§ MATERIAL TO PROCESS
---------------

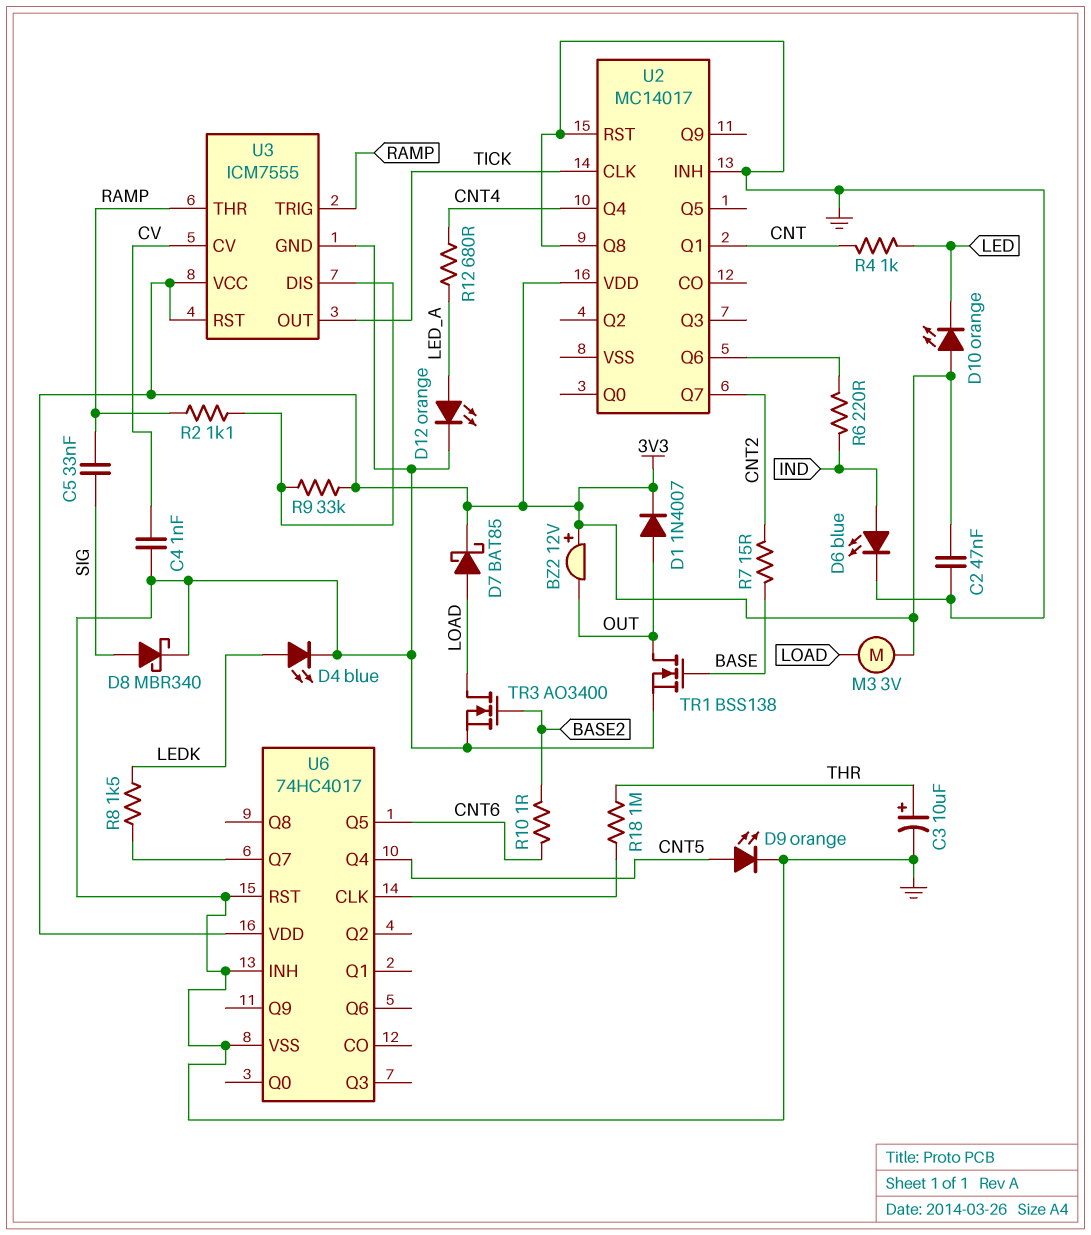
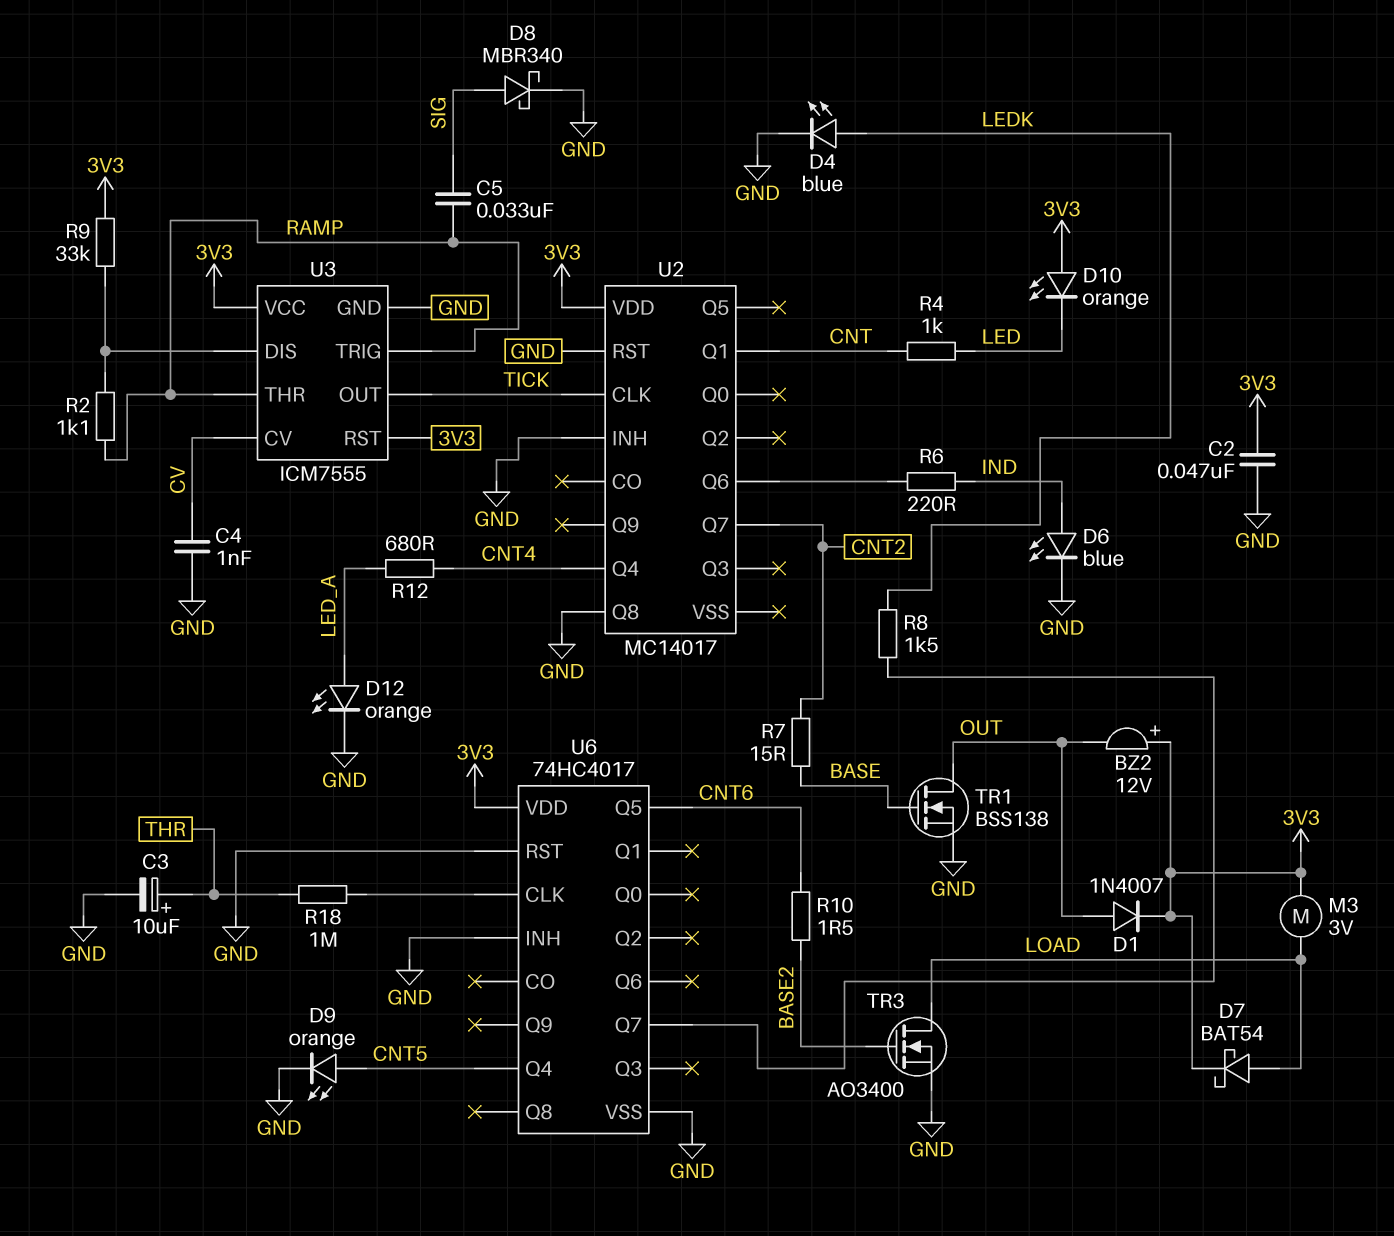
D7: schottky BAT85 (A LOAD, K 3V3) -> schottky BAT54 (A LOAD, K 3V3)
R10: 1 (BASE2, CNT6) -> 1.5 (BASE2, CNT6)

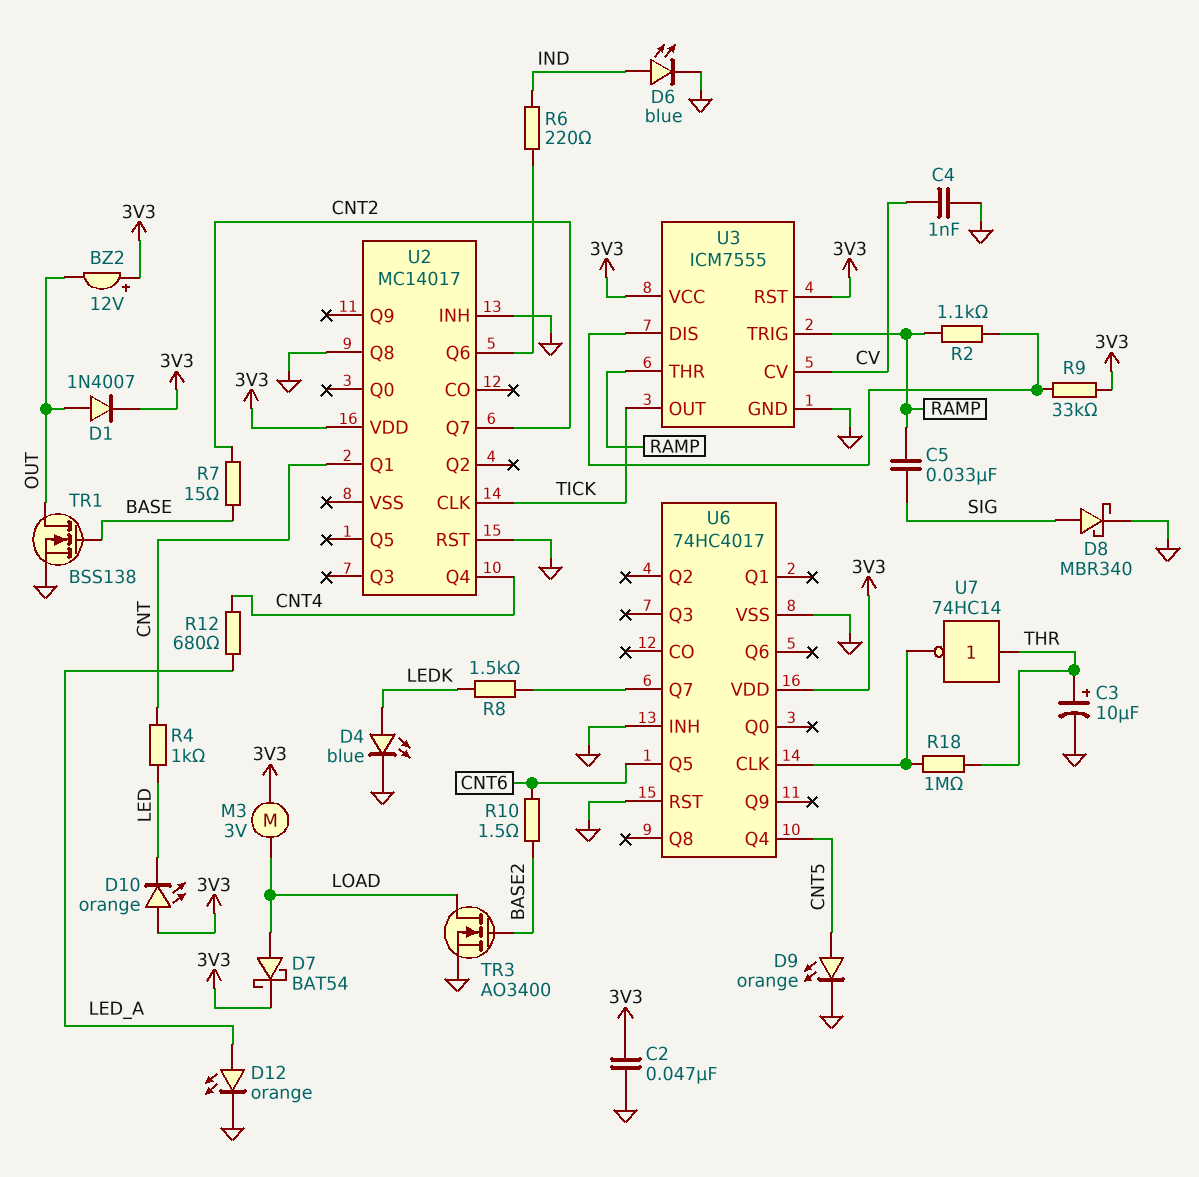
U7: none -> NOT 74HC14 (in THR, out U6/CLK)

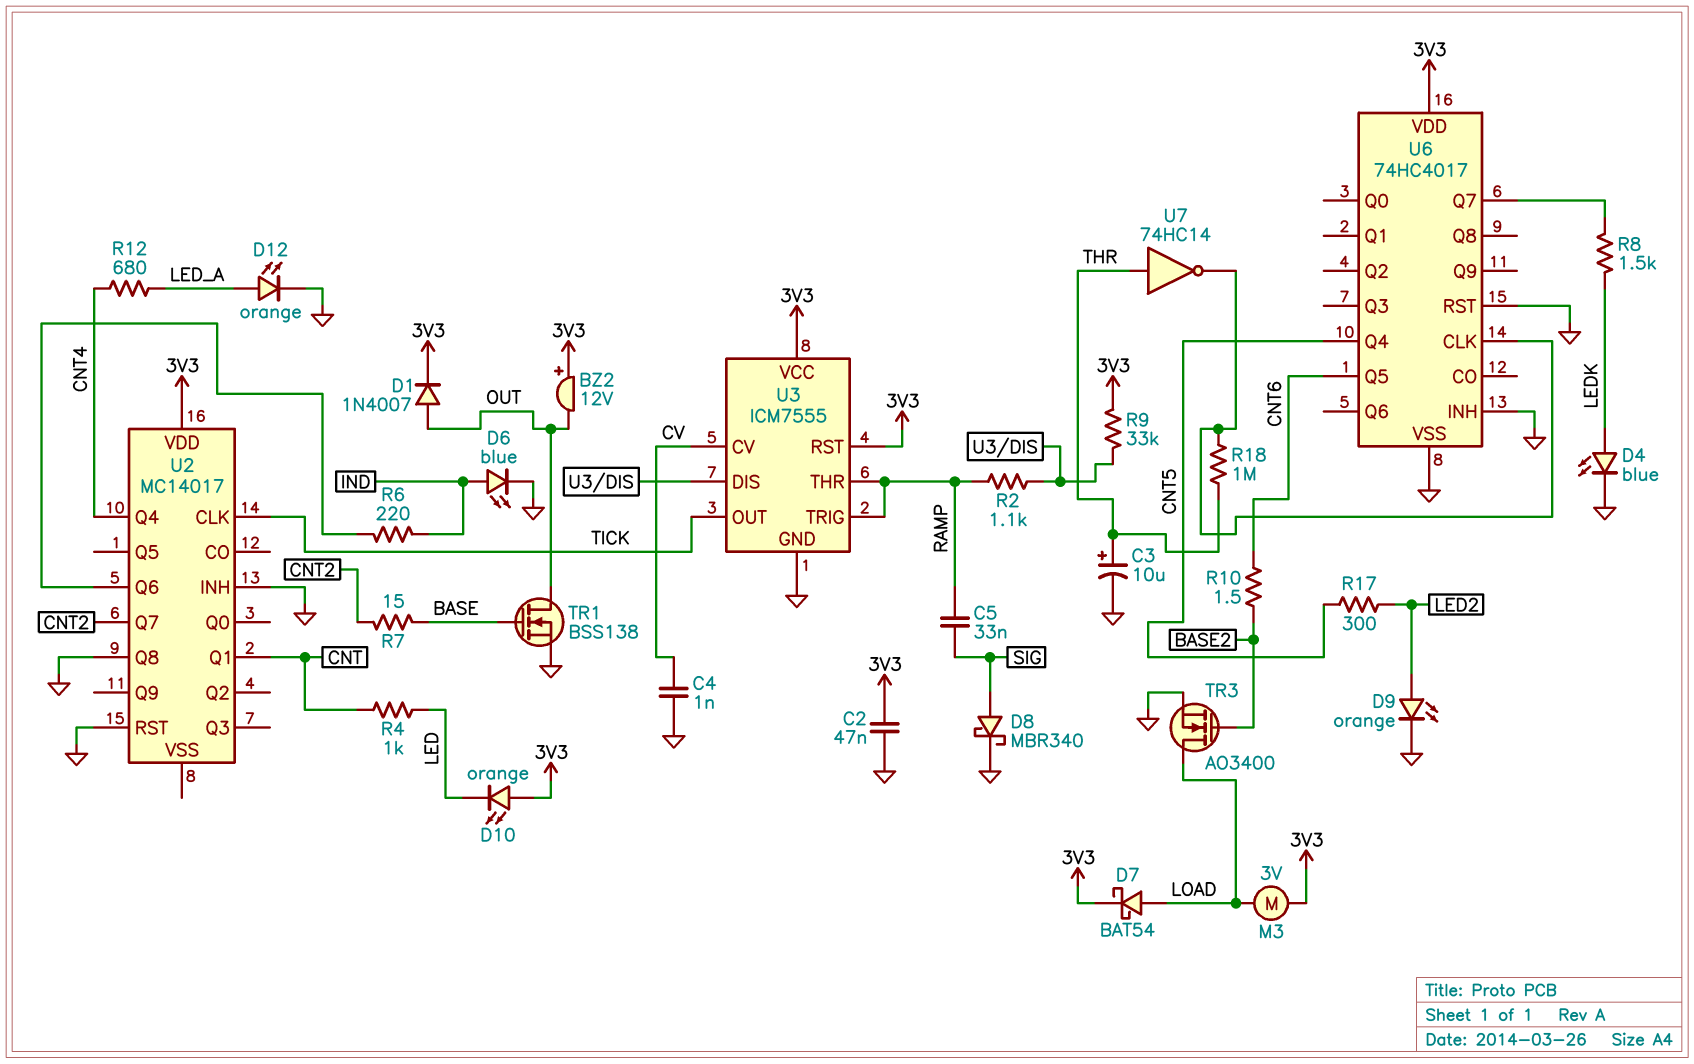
D9: LED orange (A CNT5, K GND) -> LED orange (A LED2, K GND)
R17: none -> 300 (CNT5, LED2)

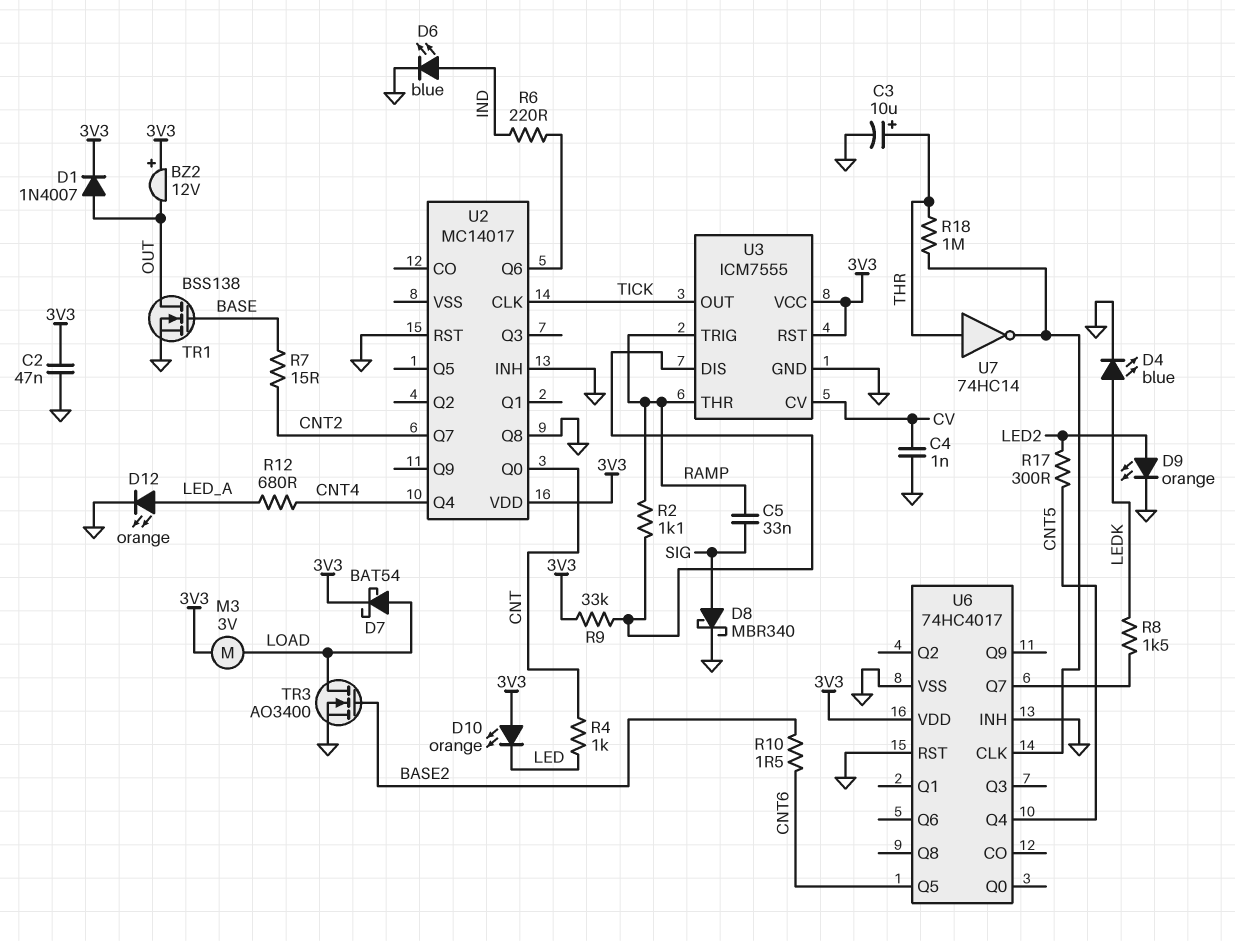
U2 pin Q0: none -> CNT
U2 pin Q1: CNT -> none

---------------

Write out all the records exactly, omitting the images.

D7: schottky BAT85 (A LOAD, K 3V3) -> schottky BAT54 (A LOAD, K 3V3)
R10: 1 (BASE2, CNT6) -> 1.5 (BASE2, CNT6)

U7: none -> NOT 74HC14 (in THR, out U6/CLK)

D9: LED orange (A CNT5, K GND) -> LED orange (A LED2, K GND)
R17: none -> 300 (CNT5, LED2)

U2 pin Q0: none -> CNT
U2 pin Q1: CNT -> none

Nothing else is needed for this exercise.